==== Given information
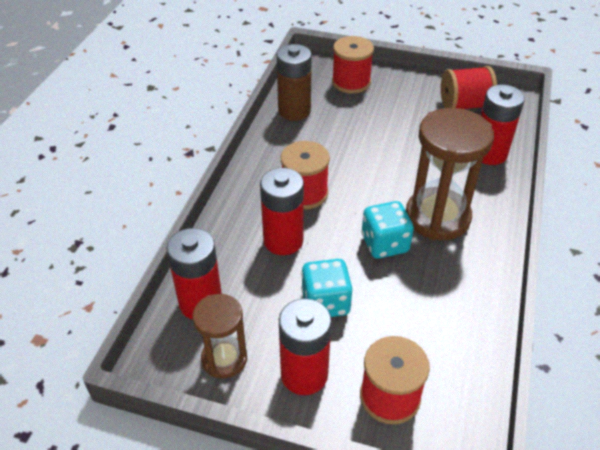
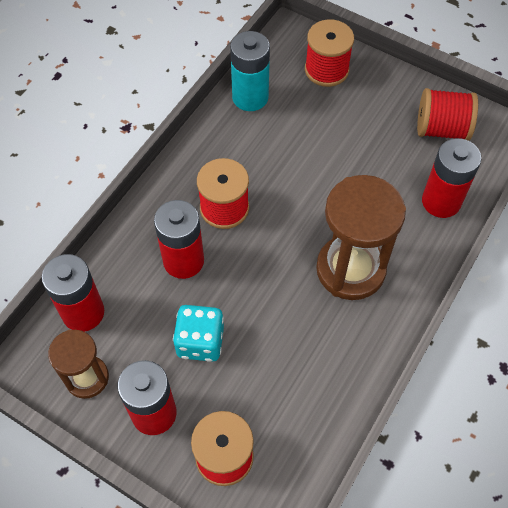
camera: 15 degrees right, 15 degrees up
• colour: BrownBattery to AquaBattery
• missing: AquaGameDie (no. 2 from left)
========
- Description of the task
After removing the pictures, restate the whole listing above word for word.

- Result below
camera: 15 degrees right, 15 degrees up
• colour: BrownBattery to AquaBattery
• missing: AquaGameDie (no. 2 from left)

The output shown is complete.